**EXERCISE PROMPT:** In the listing below, locate the line with "Someone carried the pot" and the line with "Someone put down the dice", then output both and everything between them exactly, minus any pictures.

**MATERIAL SHOWN:**

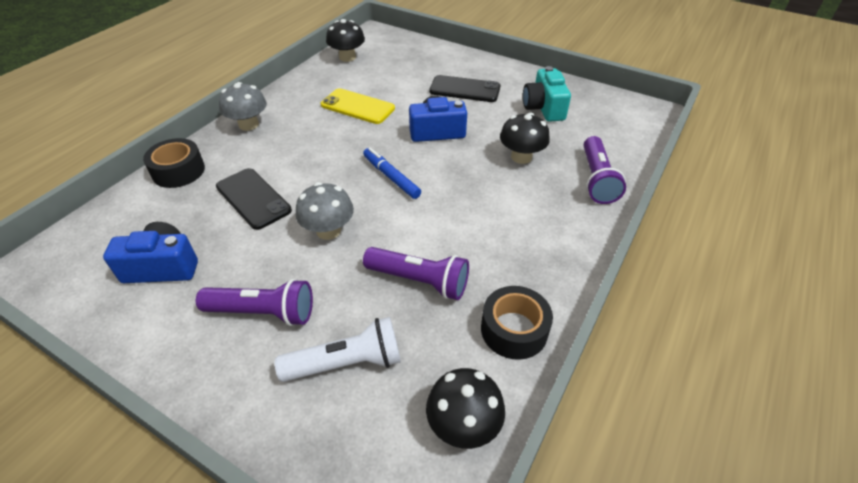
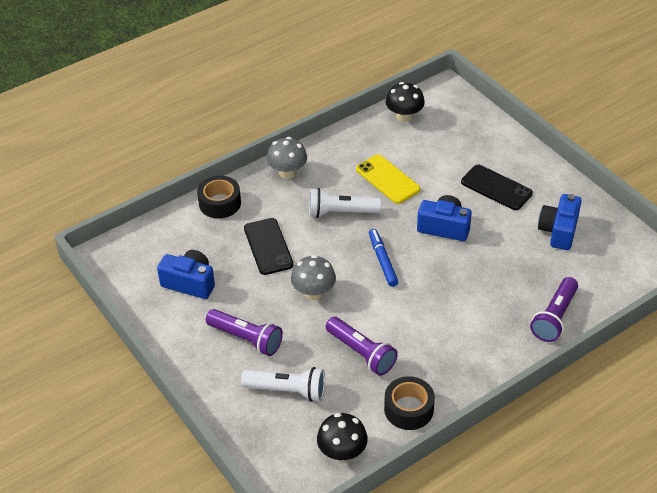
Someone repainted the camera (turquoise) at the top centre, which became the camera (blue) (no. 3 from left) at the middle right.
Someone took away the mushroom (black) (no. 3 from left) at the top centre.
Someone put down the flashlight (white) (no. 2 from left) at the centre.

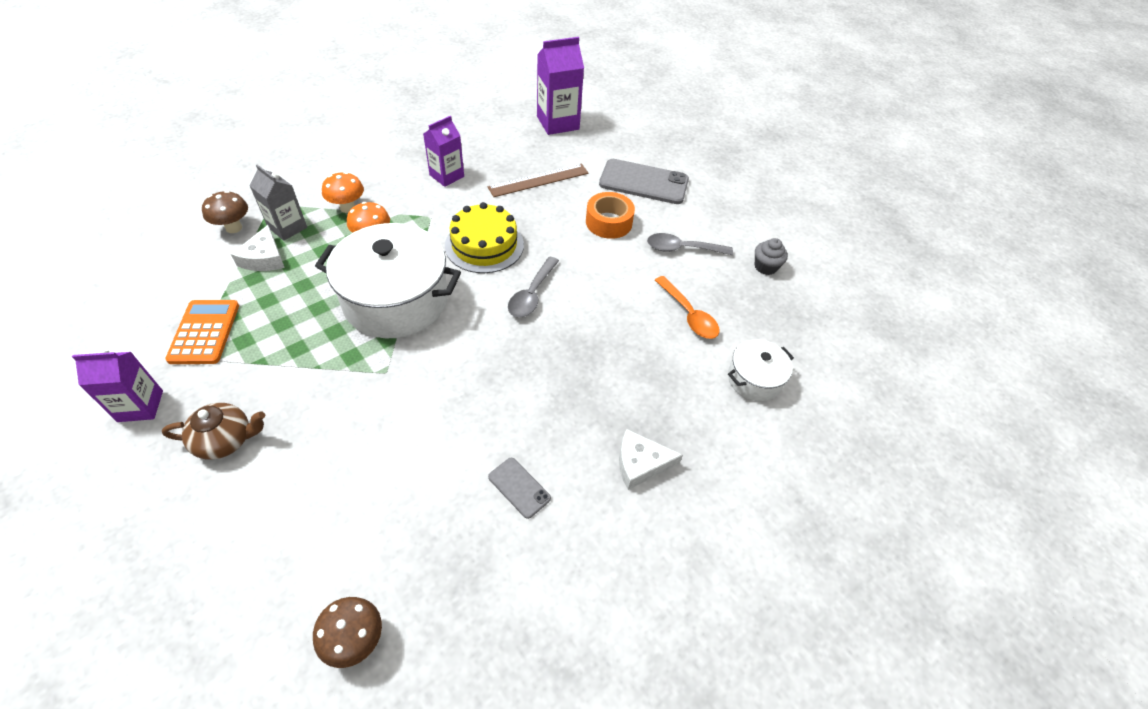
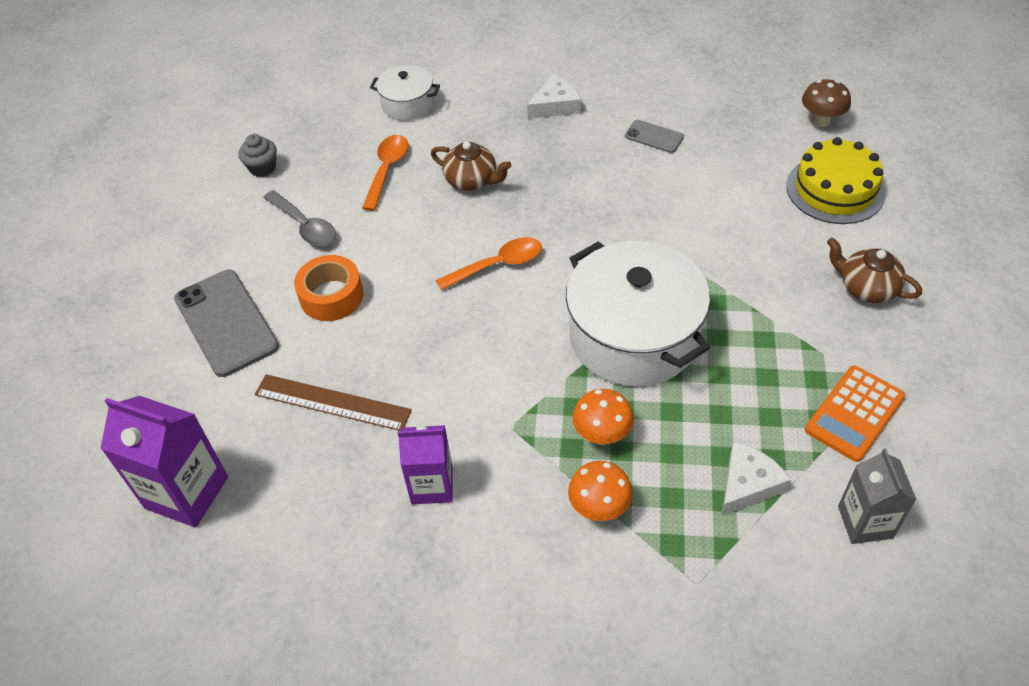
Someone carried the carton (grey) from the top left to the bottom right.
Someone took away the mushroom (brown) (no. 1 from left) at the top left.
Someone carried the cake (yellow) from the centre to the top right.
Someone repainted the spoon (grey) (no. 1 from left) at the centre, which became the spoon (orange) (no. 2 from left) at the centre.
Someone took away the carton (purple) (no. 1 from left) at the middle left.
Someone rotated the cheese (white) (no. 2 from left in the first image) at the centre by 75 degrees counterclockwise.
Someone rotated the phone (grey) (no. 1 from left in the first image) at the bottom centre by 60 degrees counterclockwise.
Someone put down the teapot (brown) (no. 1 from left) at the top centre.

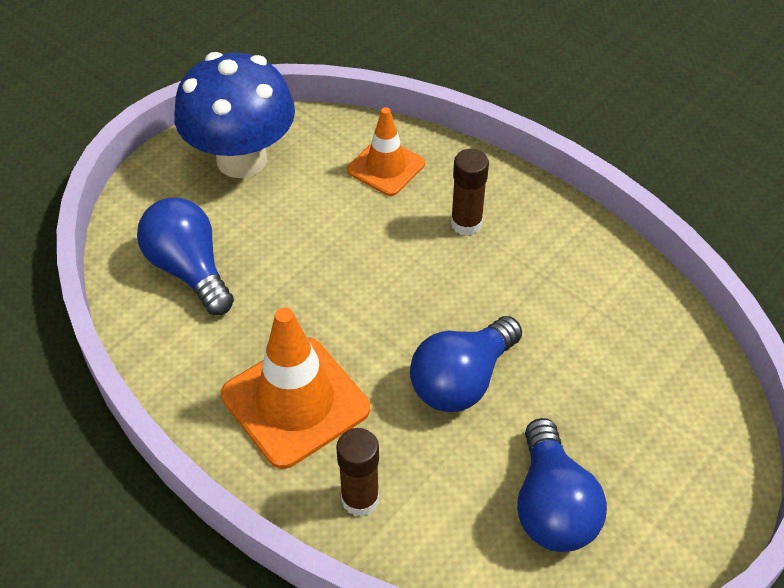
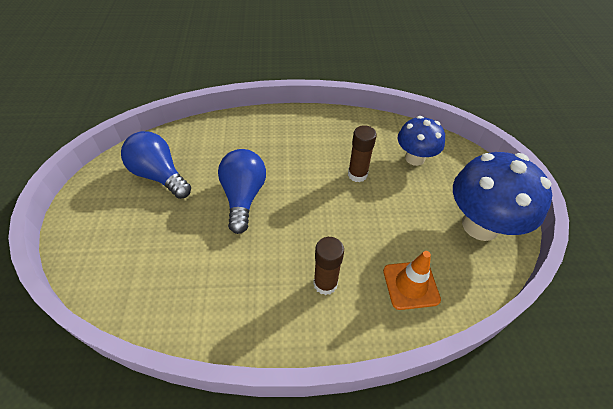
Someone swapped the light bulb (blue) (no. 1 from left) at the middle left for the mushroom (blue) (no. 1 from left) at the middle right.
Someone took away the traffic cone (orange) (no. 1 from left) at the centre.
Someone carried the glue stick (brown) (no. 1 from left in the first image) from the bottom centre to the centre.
--
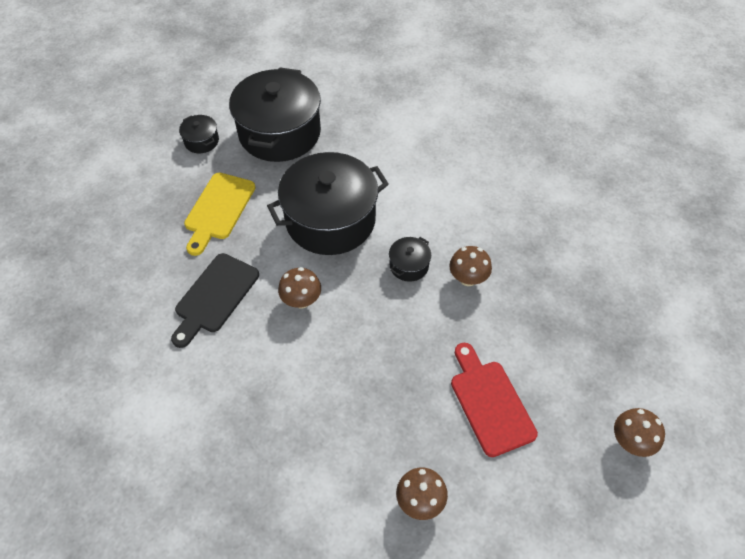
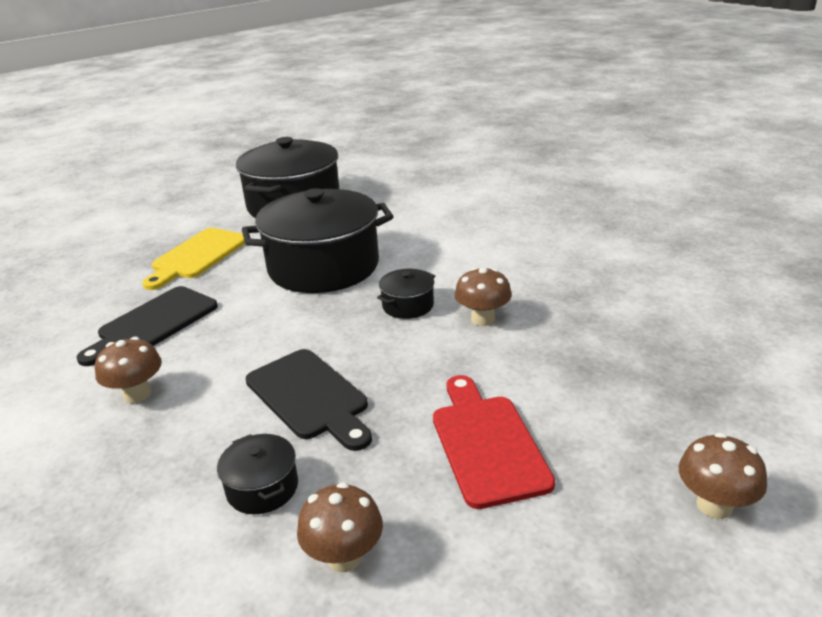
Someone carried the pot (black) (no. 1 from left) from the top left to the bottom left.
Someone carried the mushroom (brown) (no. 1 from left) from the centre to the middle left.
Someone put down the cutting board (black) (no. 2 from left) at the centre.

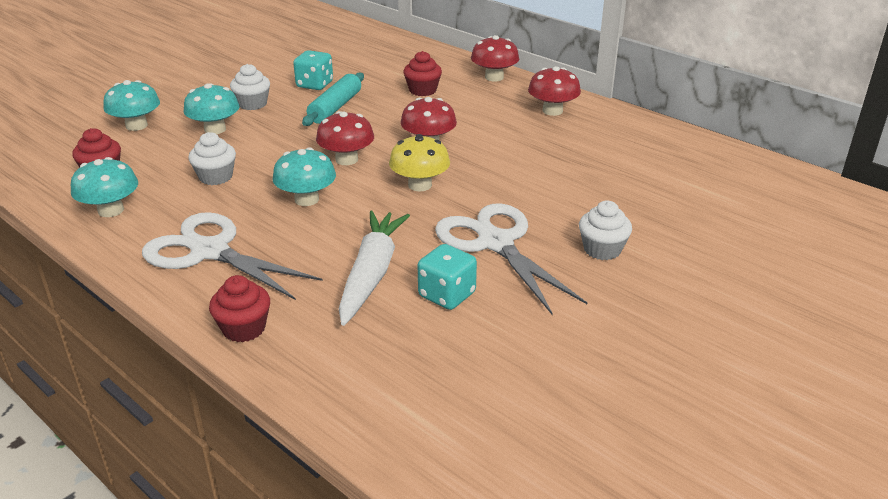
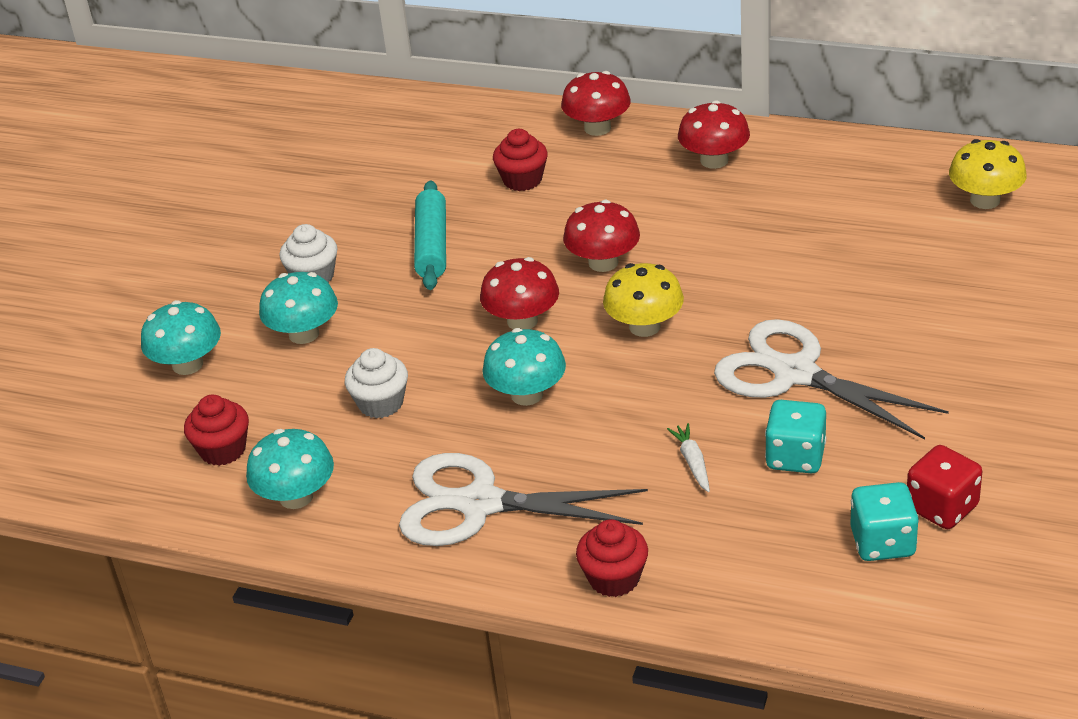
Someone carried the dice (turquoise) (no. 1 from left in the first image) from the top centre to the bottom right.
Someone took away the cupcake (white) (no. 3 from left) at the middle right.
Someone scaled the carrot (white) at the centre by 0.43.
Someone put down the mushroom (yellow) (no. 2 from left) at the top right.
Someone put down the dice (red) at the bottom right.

**TASK SOLUTION:**
Someone carried the pot (black) (no. 1 from left) from the top left to the bottom left.
Someone carried the mushroom (brown) (no. 1 from left) from the centre to the middle left.
Someone put down the cutting board (black) (no. 2 from left) at the centre.

Someone carried the dice (turquoise) (no. 1 from left in the first image) from the top centre to the bottom right.
Someone took away the cupcake (white) (no. 3 from left) at the middle right.
Someone scaled the carrot (white) at the centre by 0.43.
Someone put down the mushroom (yellow) (no. 2 from left) at the top right.
Someone put down the dice (red) at the bottom right.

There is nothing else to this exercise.